* **What the task asks**
Exact reproduction is needed for the lines from the one with "emerald solid cone 410, 79, 44, 55" to the end of the listing below, and for no other lines.

* **Information shown**
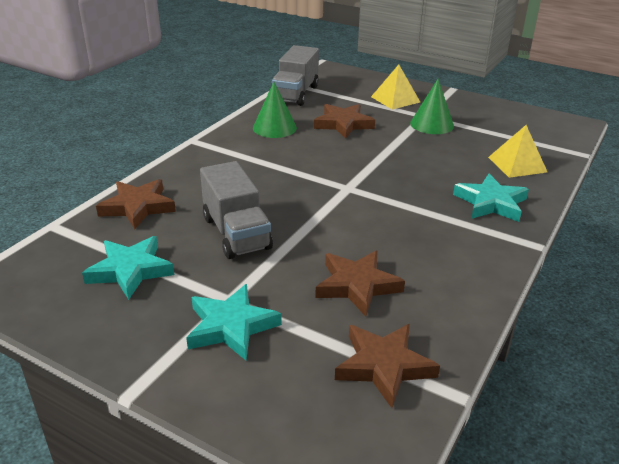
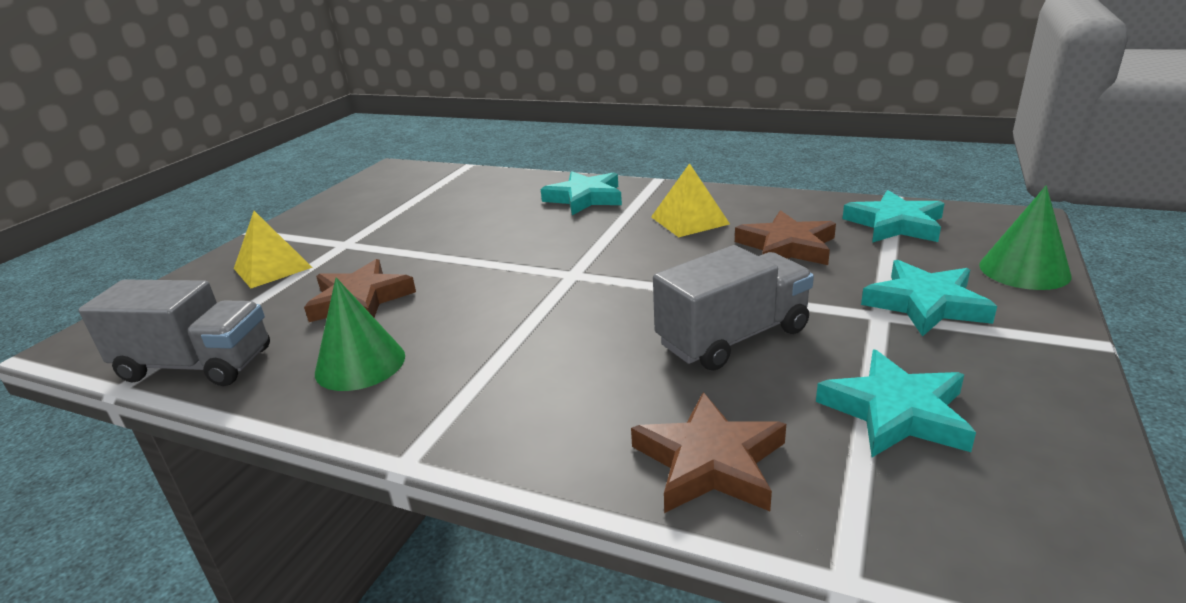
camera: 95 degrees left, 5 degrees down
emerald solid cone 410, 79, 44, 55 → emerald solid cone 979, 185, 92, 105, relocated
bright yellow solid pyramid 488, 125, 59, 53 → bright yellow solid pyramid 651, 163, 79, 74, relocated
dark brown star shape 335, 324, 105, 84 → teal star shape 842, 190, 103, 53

* **Solved problem**
emerald solid cone 410, 79, 44, 55 → emerald solid cone 979, 185, 92, 105, relocated
bright yellow solid pyramid 488, 125, 59, 53 → bright yellow solid pyramid 651, 163, 79, 74, relocated
dark brown star shape 335, 324, 105, 84 → teal star shape 842, 190, 103, 53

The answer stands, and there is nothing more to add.